─── DATA SECTION

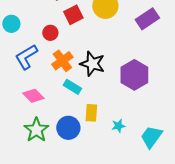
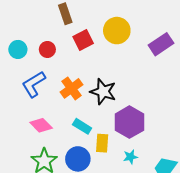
red circle: (50, 33) -> (47, 49), moved
purple hexagon: (134, 75) -> (129, 122), moved
cyan rectangle: (72, 87) -> (82, 126), moved

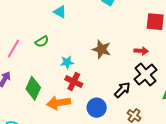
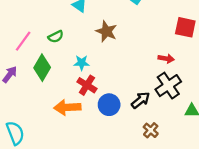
brown star: (102, 49) -> (106, 31), moved
green diamond: (33, 88) -> (42, 68), moved
blue circle: (97, 108) -> (109, 105), moved

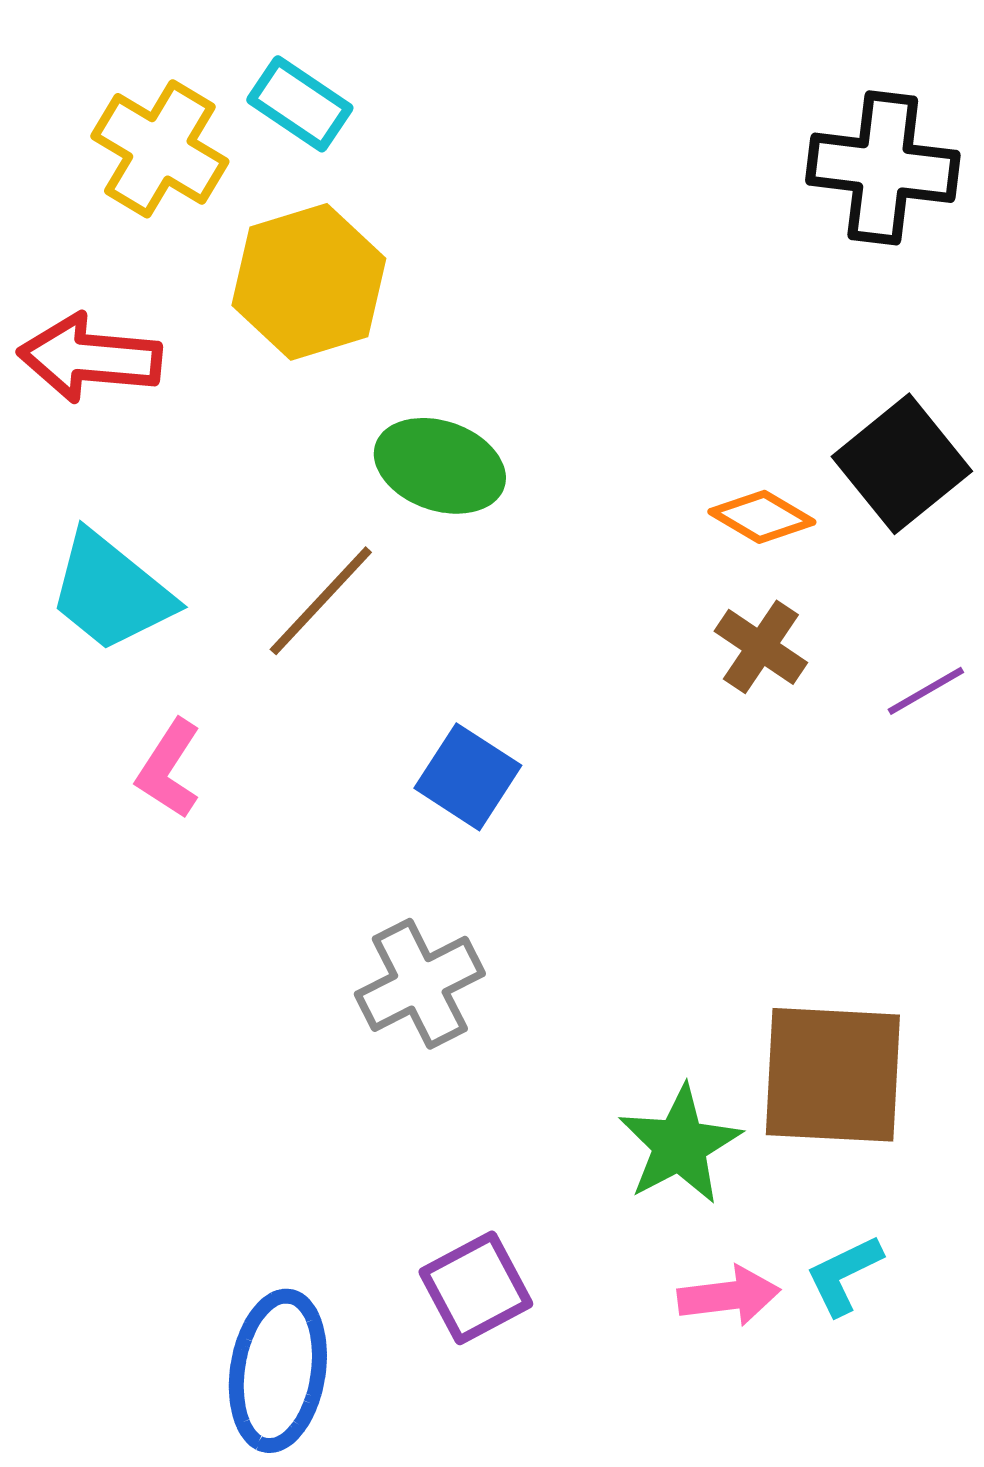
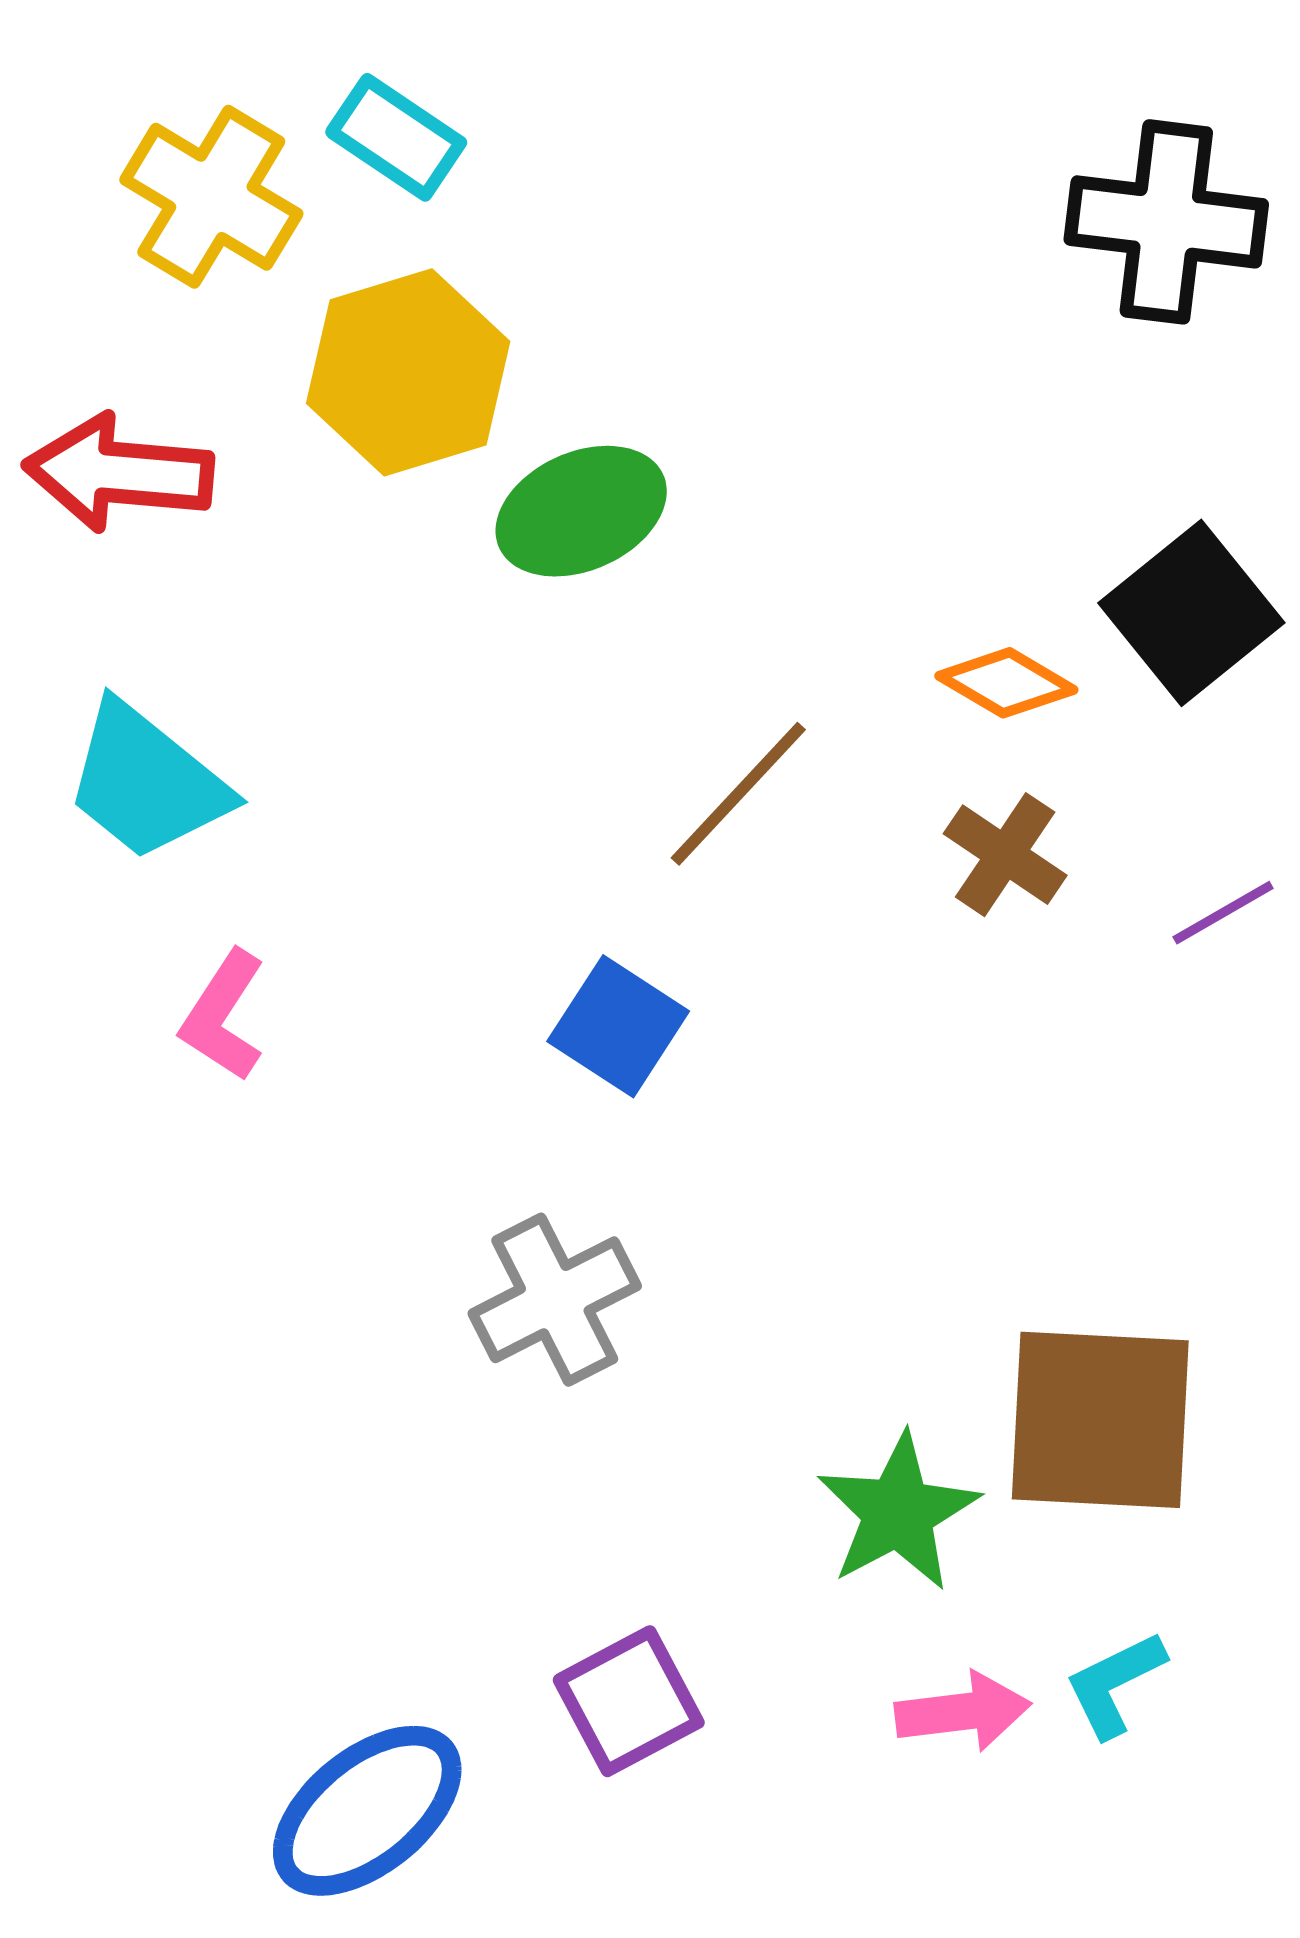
green ellipse: (440, 466) -> (581, 511), moved, turned -43
brown line: (321, 601) -> (738, 794), moved
blue ellipse: (278, 1371) -> (367, 1811), turned 42

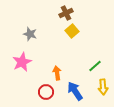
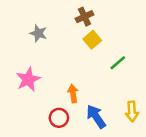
gray star: (30, 34) -> (38, 33), moved
green line: (95, 66) -> (118, 63), moved

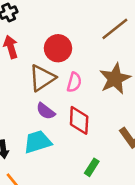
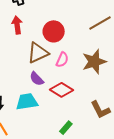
red diamond: (79, 120) -> (62, 90), turned -70

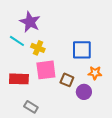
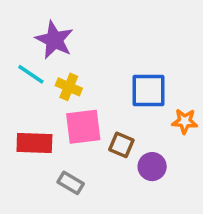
orange star: (95, 73) -> (185, 121), moved
gray rectangle: (31, 107) -> (71, 183), moved

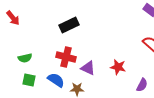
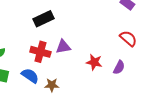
purple triangle: (88, 68) -> (63, 47), moved, turned -35
purple semicircle: (142, 85) -> (119, 67), moved

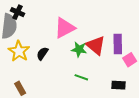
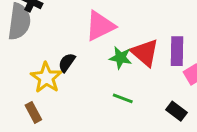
yellow star: (19, 51) -> (46, 78), moved
black rectangle: (118, 85) -> (177, 111), turned 32

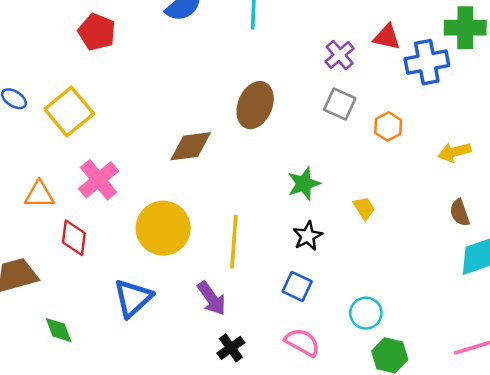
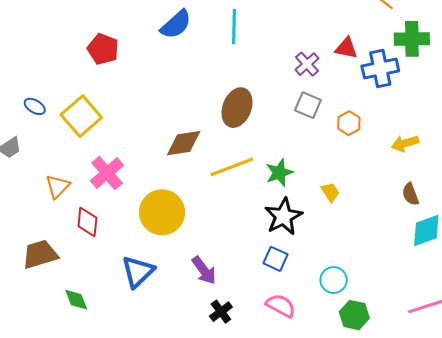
orange triangle: (39, 195) -> (58, 186), turned -44
black star: (308, 236) -> (283, 216), size x1.5
yellow line: (234, 242) -> (232, 167), moved, turned 66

──────

DIRECTIONS FOR THIS TASK:
Reproduce, without alteration and without pictures, only those lines that lie between the first line of the entries above and the line containing "black star: (308, 236)", both of them included.

RESULT OF THE TASK:
red circle: (50, 33) -> (47, 49), moved
purple hexagon: (134, 75) -> (129, 122), moved
cyan rectangle: (72, 87) -> (82, 126), moved

brown star: (102, 49) -> (106, 31), moved
green diamond: (33, 88) -> (42, 68), moved
blue circle: (97, 108) -> (109, 105), moved

green ellipse: (440, 466) -> (581, 511), moved, turned -43
brown line: (321, 601) -> (738, 794), moved
blue ellipse: (278, 1371) -> (367, 1811), turned 42

gray star: (30, 34) -> (38, 33), moved
green line: (95, 66) -> (118, 63), moved

red diamond: (79, 120) -> (62, 90), turned -70

orange star: (95, 73) -> (185, 121), moved
gray rectangle: (31, 107) -> (71, 183), moved

purple triangle: (88, 68) -> (63, 47), moved, turned -35
purple semicircle: (142, 85) -> (119, 67), moved

yellow star: (19, 51) -> (46, 78), moved
black rectangle: (118, 85) -> (177, 111), turned 32

orange triangle: (39, 195) -> (58, 186), turned -44
black star: (308, 236) -> (283, 216), size x1.5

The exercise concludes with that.